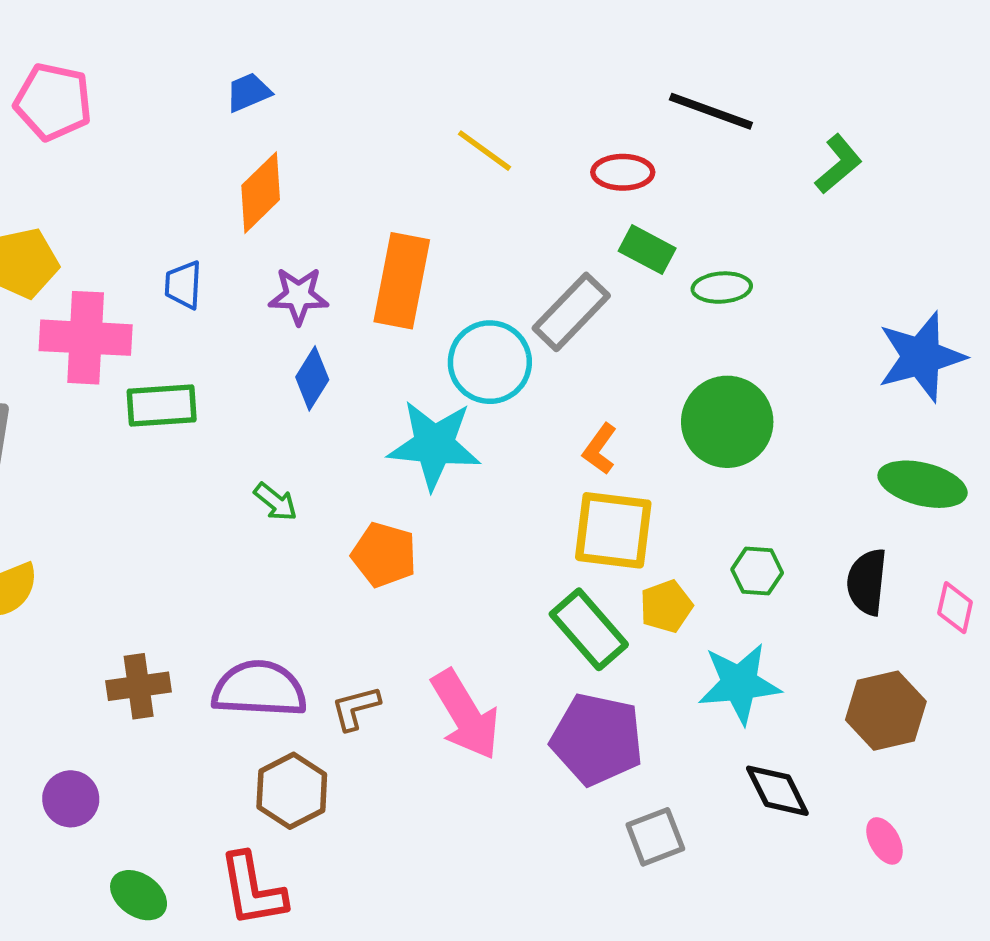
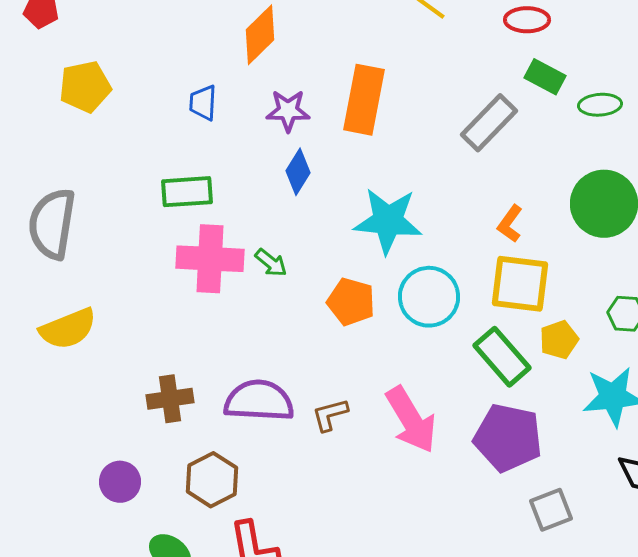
pink cross: (86, 338) -> (210, 259), moved
cyan circle: (490, 362) -> (429, 297), moved
brown hexagon: (292, 791) -> (212, 480), moved

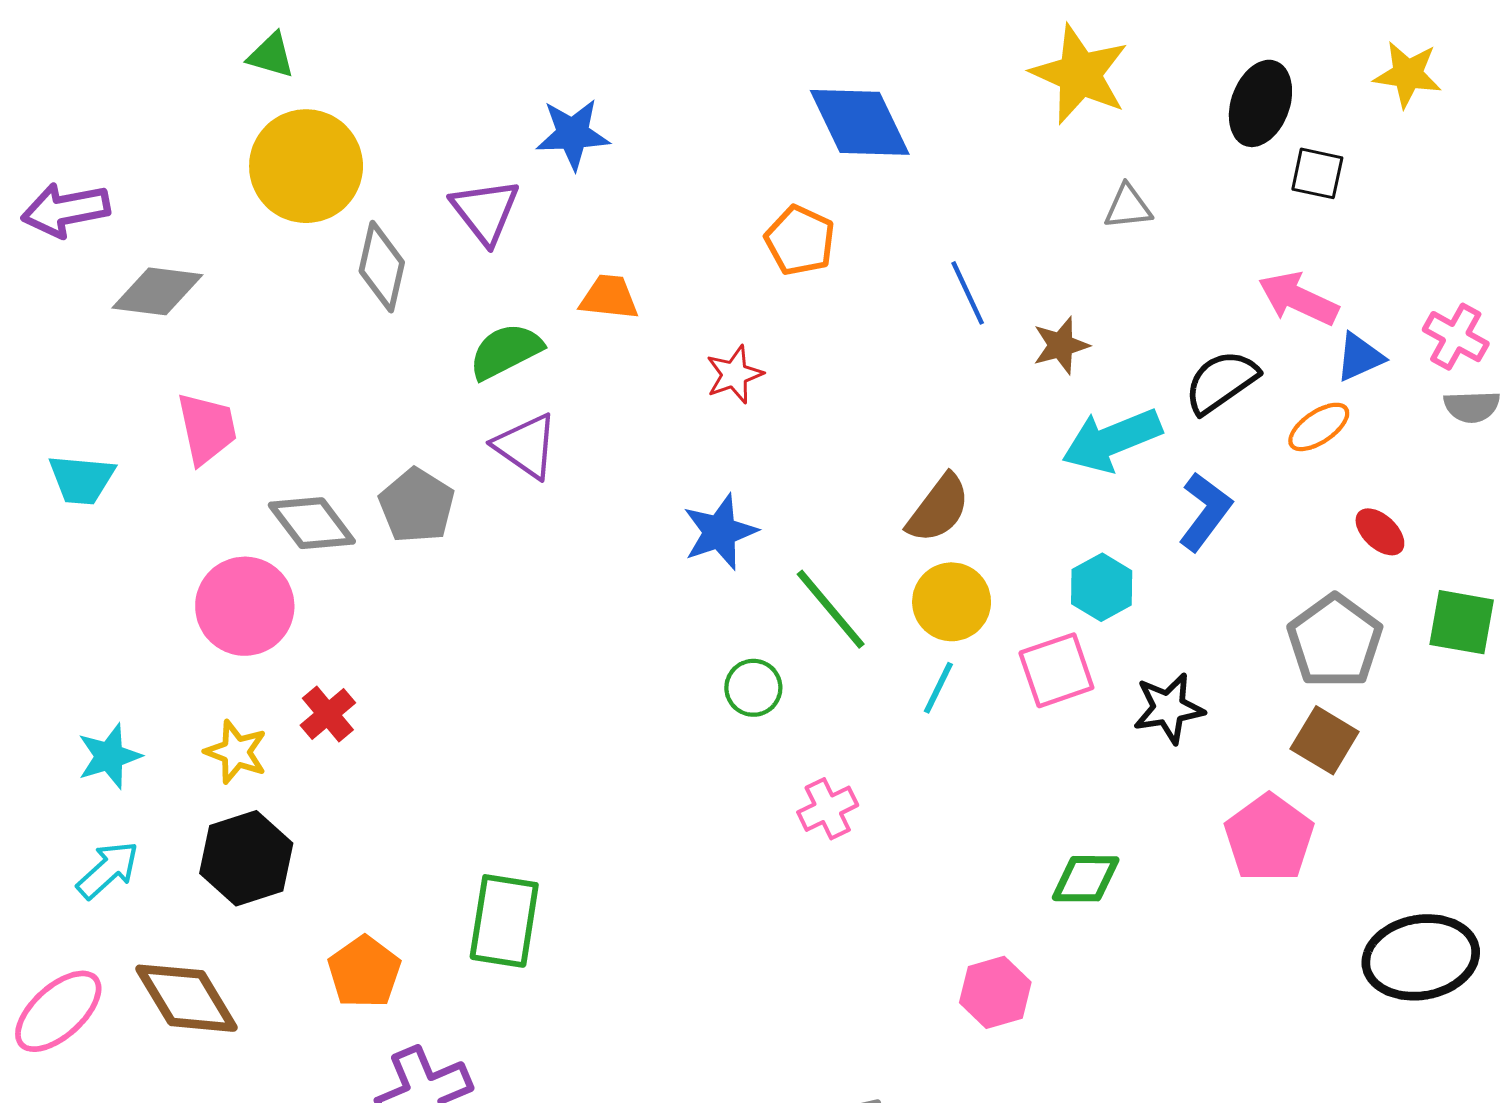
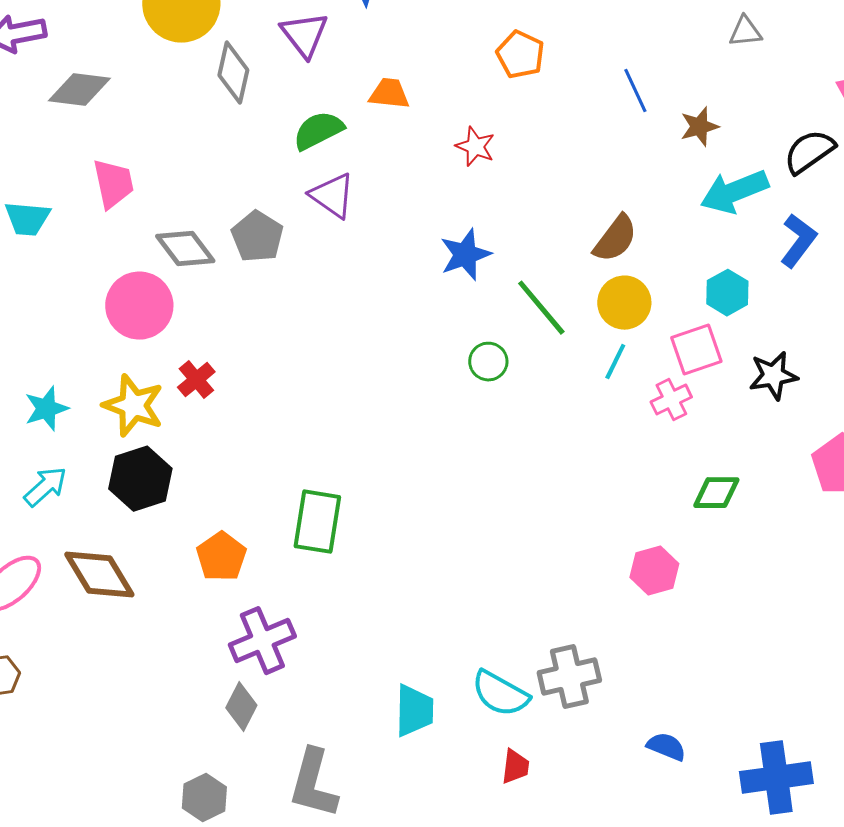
red star: (734, 374) -> (475, 147), turned -30
yellow star: (236, 752) -> (133, 406), size x1.4
pink cross: (828, 809) -> (671, 400), moved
************
§ Exercise details:
Set aside each line above that includes the string "cross" and report it.

§ Exercise answer:
pink cross: (86, 338) -> (210, 259), moved
pink cross: (828, 809) -> (671, 400), moved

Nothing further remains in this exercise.